Go through the material under this sentence. Return every line holding "purple".

***** Data for this exercise

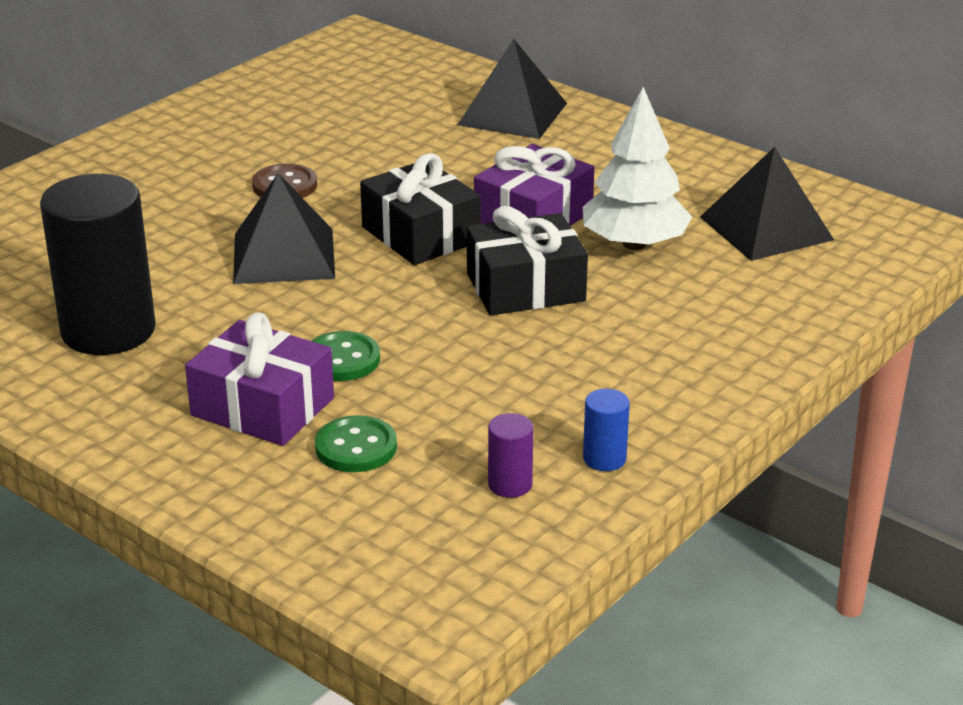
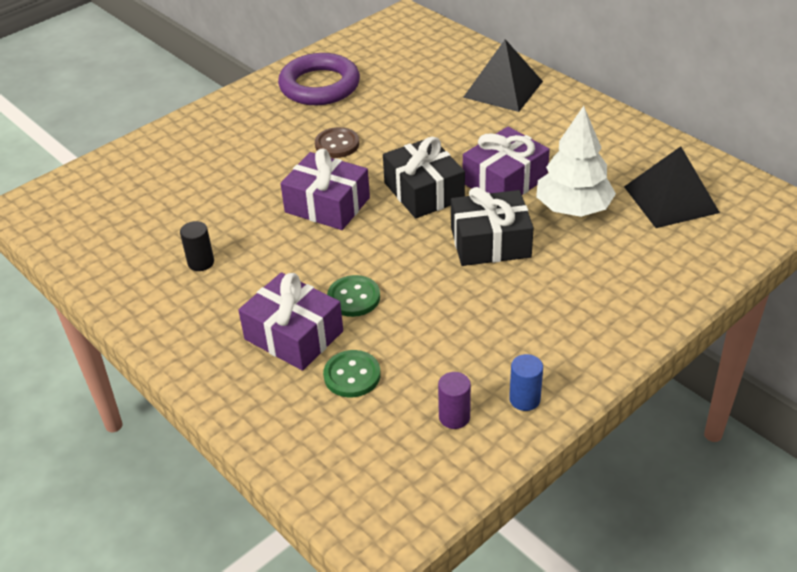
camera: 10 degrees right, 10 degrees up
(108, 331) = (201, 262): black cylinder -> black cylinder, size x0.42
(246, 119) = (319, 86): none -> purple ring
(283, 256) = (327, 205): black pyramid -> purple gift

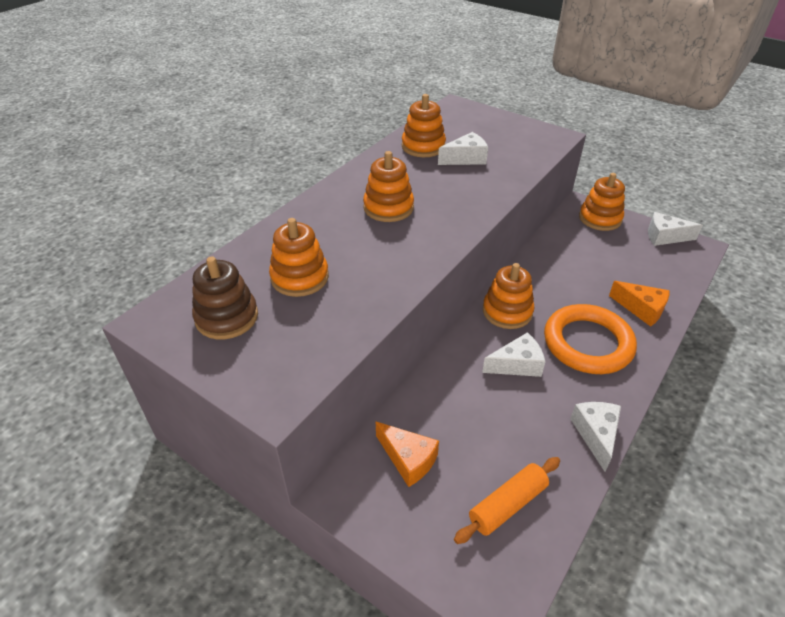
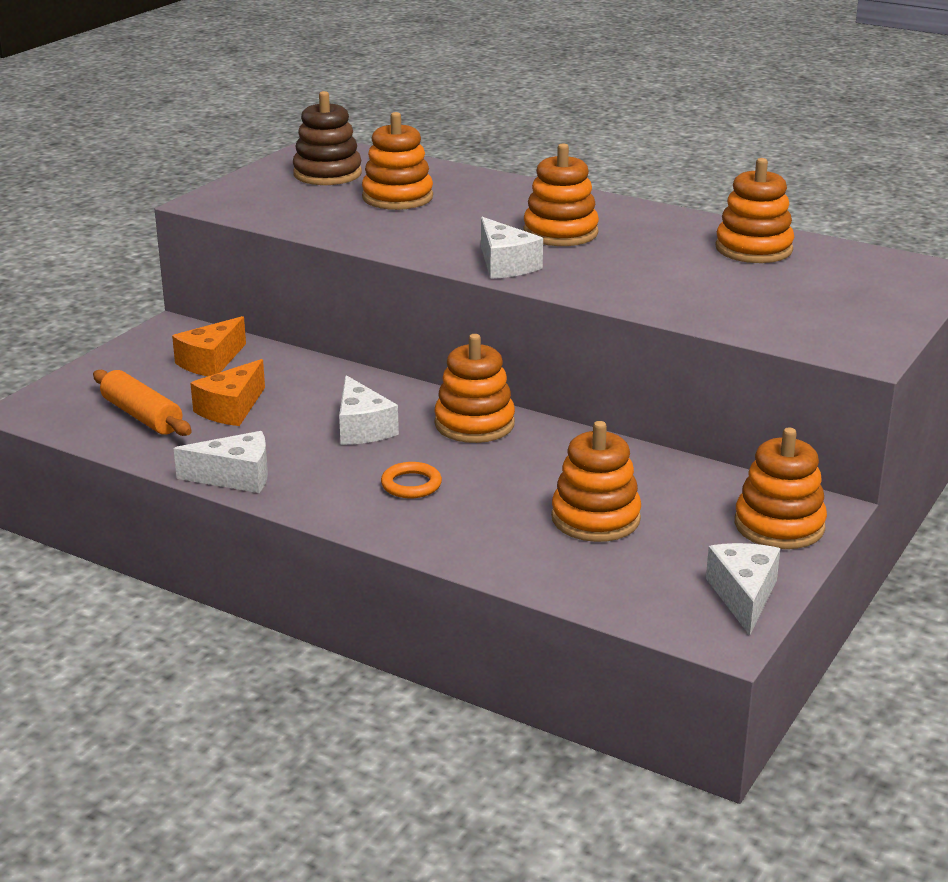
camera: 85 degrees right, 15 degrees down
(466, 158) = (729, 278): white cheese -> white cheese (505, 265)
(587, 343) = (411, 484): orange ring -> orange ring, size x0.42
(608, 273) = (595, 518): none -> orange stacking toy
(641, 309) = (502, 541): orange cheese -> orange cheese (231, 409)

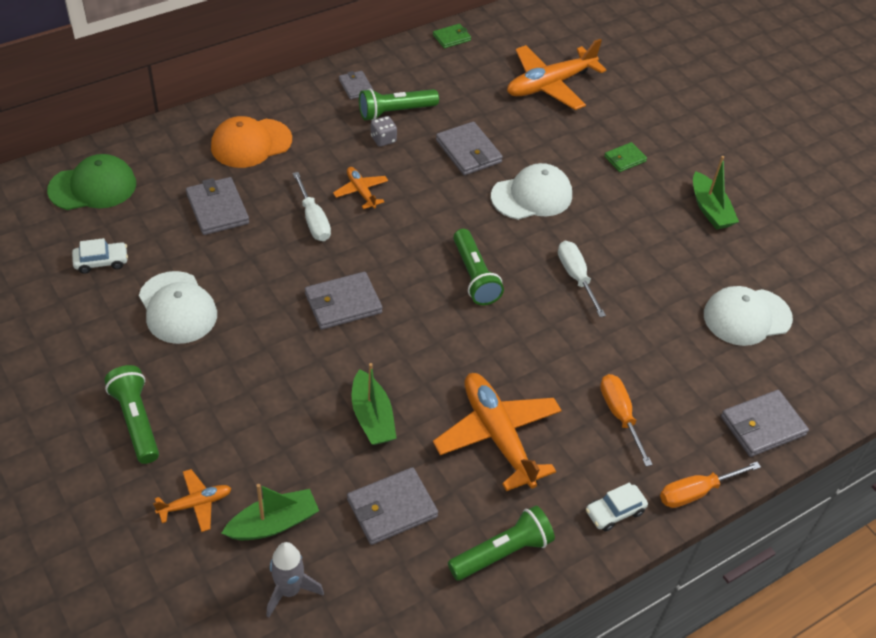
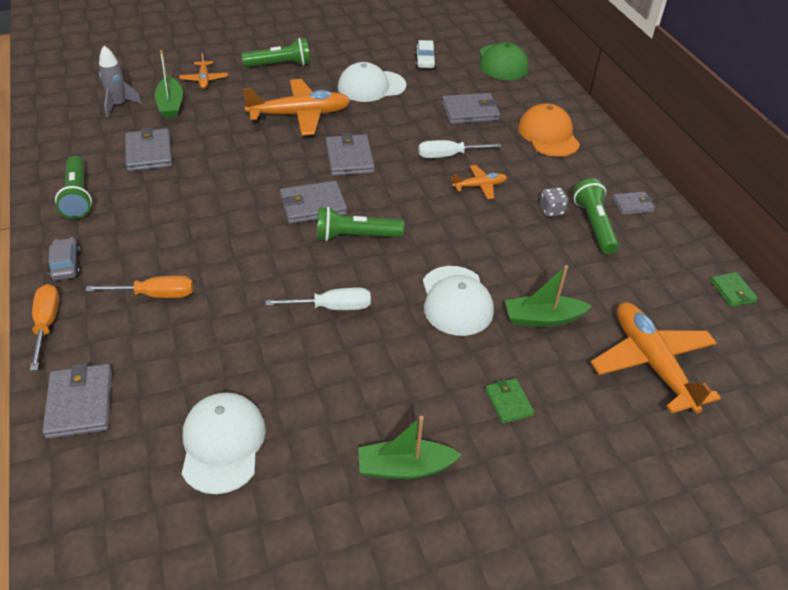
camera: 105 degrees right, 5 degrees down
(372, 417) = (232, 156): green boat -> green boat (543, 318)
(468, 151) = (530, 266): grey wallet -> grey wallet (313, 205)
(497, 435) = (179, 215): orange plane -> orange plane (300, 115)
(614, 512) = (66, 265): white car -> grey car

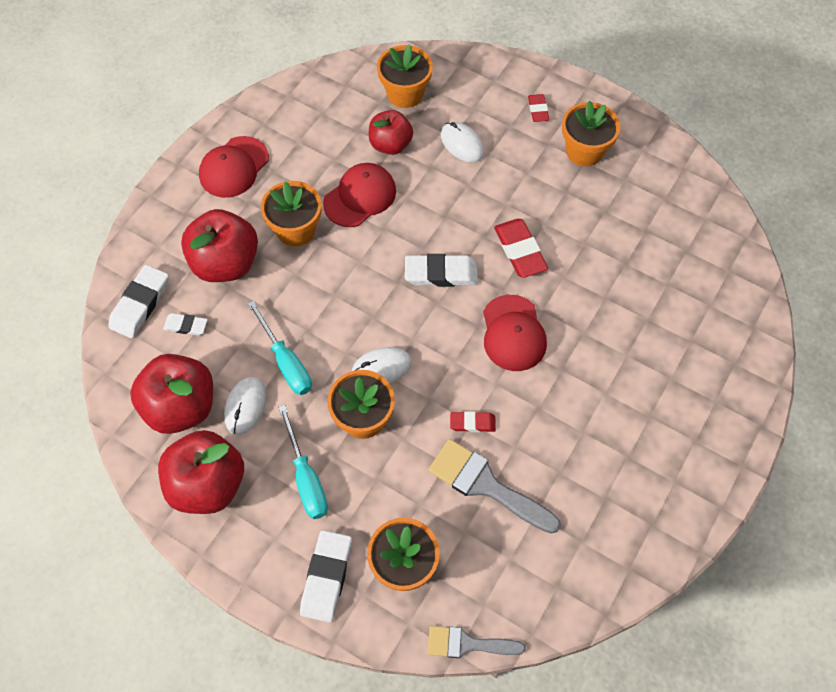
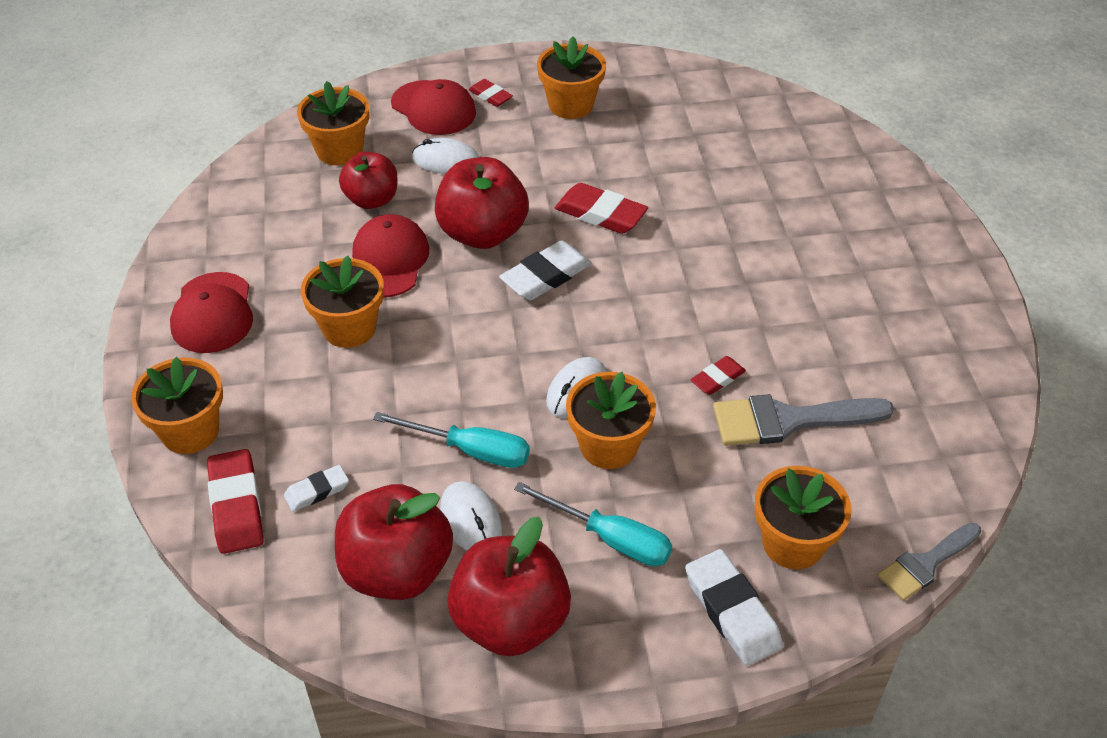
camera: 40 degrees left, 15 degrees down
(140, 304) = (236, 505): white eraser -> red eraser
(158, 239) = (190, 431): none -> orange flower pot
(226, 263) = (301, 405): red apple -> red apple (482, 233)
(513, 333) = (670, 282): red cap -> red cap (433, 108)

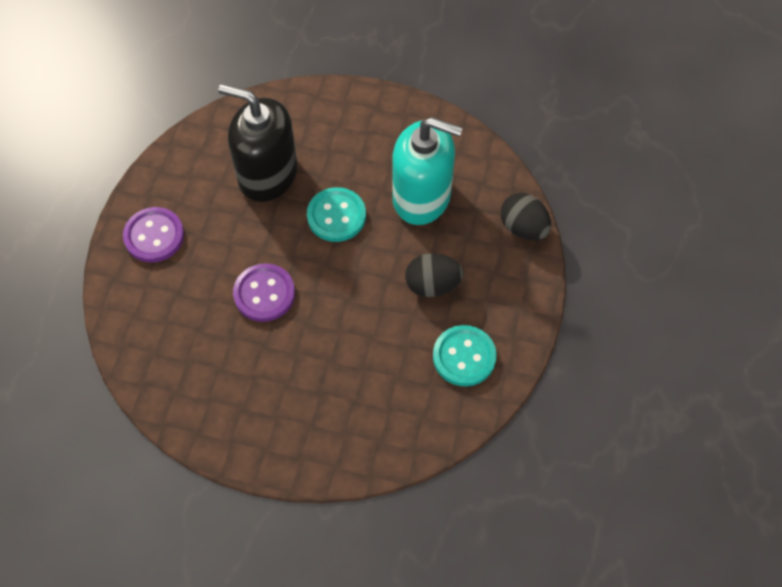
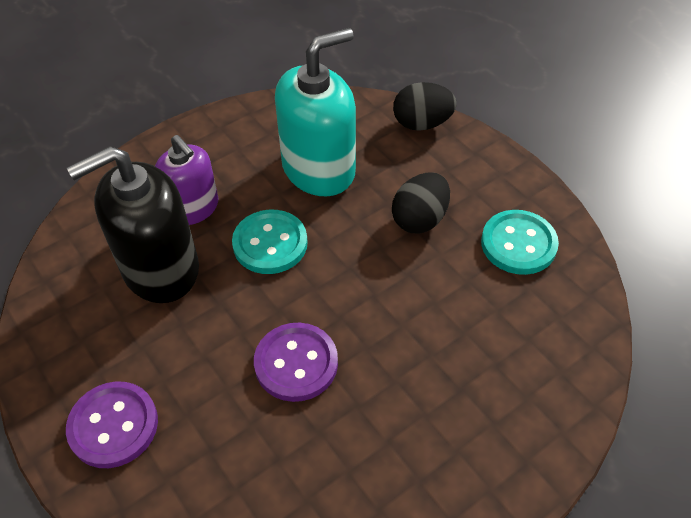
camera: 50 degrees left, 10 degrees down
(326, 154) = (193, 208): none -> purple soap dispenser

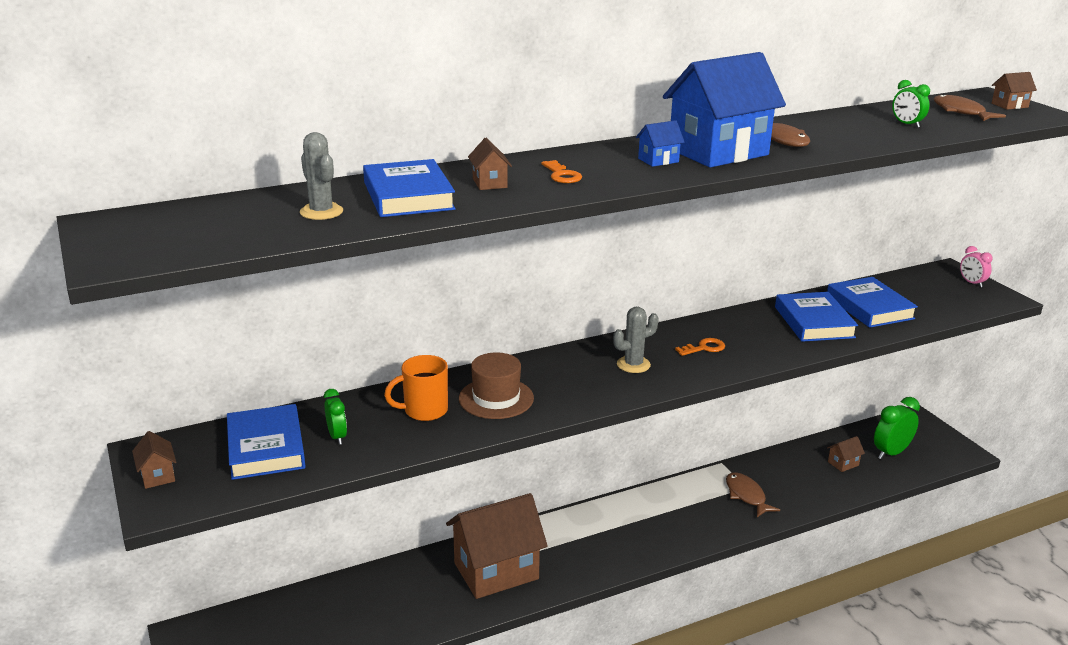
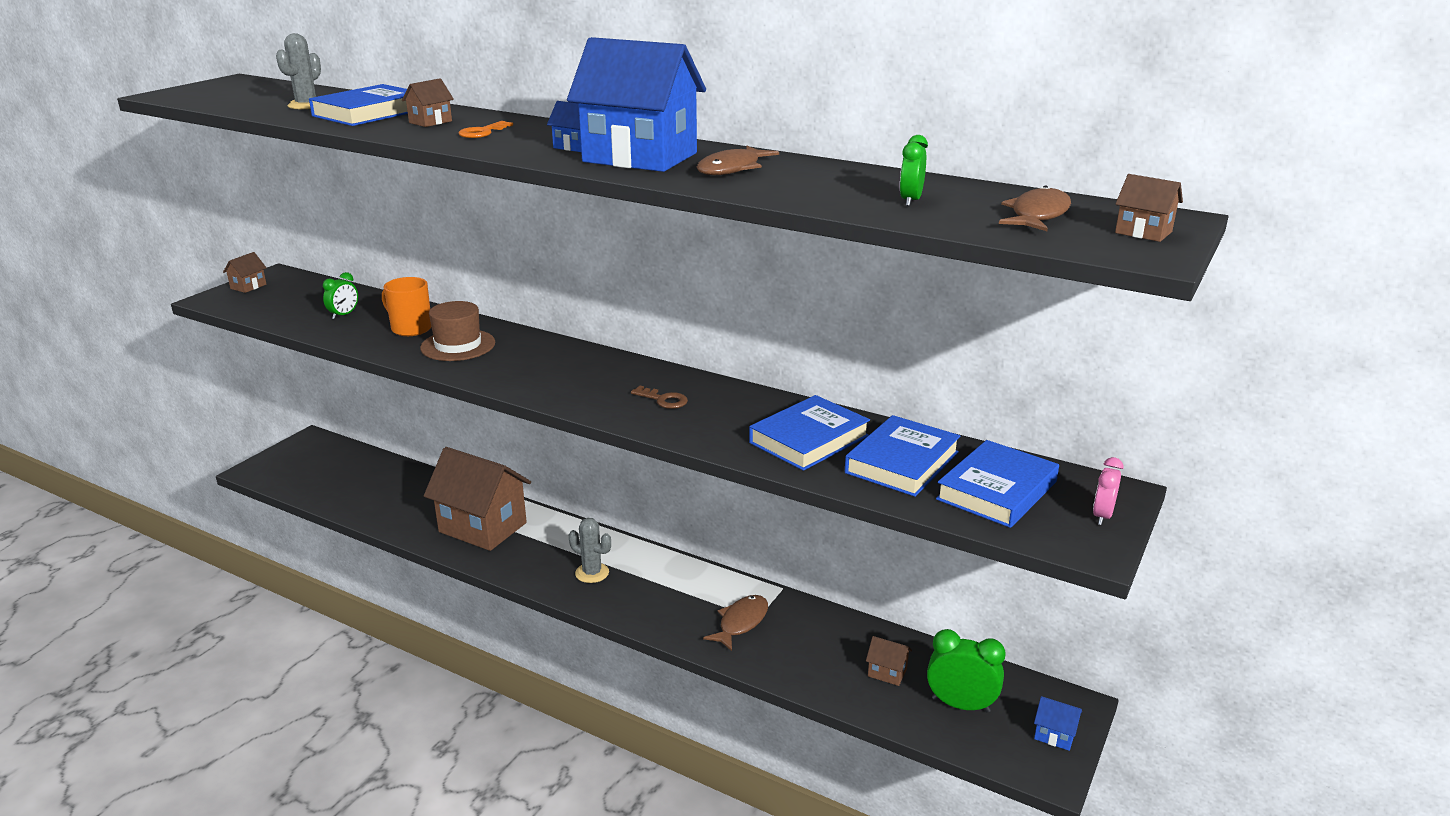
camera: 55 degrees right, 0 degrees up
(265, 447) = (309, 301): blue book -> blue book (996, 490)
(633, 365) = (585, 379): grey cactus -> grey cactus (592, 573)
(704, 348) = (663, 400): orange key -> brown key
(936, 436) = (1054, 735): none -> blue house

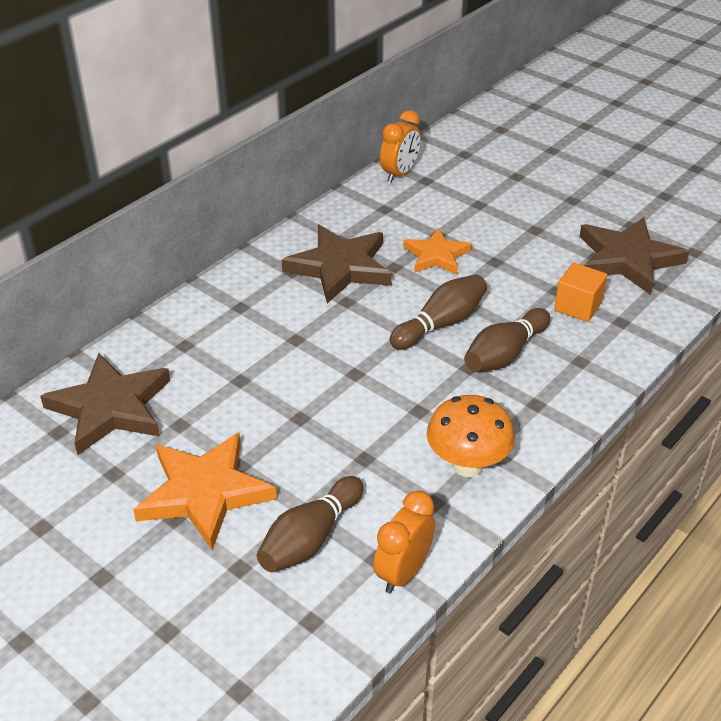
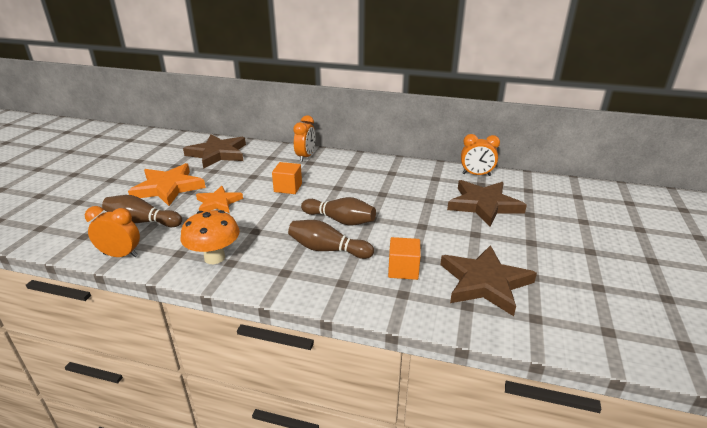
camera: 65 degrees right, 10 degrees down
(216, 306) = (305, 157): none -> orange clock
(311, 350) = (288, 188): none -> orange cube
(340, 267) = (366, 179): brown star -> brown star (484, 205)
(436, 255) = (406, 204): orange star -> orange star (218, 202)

**********

→ Answer space
(246, 119) = (319, 86): none -> purple ring
(283, 256) = (327, 205): black pyramid -> purple gift
(326, 154) = (193, 208): none -> purple soap dispenser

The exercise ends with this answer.